# TASK:
The response must contain each line of the material that holds "diode".

==============================

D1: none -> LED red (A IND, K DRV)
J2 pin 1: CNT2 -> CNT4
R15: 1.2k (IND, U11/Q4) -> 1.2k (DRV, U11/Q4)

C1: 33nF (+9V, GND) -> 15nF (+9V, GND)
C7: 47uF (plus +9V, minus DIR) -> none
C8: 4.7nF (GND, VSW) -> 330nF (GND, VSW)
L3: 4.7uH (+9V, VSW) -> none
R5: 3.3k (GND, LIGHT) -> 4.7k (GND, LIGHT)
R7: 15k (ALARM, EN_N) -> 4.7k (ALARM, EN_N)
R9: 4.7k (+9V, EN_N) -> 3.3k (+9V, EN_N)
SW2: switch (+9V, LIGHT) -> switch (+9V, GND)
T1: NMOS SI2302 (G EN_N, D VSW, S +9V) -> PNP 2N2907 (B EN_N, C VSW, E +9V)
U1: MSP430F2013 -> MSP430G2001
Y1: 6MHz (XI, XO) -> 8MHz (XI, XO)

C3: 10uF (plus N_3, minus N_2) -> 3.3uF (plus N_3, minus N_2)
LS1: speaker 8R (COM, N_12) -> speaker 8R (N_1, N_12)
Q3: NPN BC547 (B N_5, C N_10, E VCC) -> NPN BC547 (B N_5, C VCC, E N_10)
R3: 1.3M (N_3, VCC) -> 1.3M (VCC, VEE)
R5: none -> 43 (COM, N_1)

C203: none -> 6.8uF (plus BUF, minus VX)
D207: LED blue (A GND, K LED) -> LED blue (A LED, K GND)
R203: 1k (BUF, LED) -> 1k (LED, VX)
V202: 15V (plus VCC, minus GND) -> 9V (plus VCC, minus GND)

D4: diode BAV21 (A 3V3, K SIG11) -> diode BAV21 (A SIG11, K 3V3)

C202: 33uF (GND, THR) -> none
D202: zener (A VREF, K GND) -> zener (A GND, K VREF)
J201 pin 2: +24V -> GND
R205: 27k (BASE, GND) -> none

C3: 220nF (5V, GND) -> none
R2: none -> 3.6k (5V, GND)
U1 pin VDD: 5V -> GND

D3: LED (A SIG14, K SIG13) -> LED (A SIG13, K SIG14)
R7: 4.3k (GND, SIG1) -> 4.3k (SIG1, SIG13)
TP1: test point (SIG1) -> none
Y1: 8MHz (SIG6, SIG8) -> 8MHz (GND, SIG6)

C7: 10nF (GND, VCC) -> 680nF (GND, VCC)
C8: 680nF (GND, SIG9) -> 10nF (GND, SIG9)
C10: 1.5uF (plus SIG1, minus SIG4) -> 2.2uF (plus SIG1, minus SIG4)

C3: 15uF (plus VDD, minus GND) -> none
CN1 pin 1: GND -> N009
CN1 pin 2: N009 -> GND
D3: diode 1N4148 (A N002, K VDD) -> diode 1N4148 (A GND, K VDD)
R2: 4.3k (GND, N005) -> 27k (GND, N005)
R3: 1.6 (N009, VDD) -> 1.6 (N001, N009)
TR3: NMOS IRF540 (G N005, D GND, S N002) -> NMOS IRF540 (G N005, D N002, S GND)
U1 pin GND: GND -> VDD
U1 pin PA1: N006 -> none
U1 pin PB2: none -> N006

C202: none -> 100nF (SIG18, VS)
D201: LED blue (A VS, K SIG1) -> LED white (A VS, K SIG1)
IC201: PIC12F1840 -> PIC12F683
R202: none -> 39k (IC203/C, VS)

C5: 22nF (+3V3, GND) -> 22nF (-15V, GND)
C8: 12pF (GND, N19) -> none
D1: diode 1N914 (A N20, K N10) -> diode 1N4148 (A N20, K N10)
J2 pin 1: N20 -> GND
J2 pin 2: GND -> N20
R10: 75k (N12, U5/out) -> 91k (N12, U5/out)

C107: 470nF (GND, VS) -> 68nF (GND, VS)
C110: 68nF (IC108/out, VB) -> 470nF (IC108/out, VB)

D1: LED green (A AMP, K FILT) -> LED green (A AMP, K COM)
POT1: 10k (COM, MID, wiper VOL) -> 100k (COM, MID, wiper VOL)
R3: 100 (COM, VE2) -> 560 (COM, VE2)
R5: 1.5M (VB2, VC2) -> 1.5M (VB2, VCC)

==============================

# OUTPUT:
D4: diode BAV21 (A 3V3, K SIG11) -> diode BAV21 (A SIG11, K 3V3)
D3: diode 1N4148 (A N002, K VDD) -> diode 1N4148 (A GND, K VDD)
D1: diode 1N914 (A N20, K N10) -> diode 1N4148 (A N20, K N10)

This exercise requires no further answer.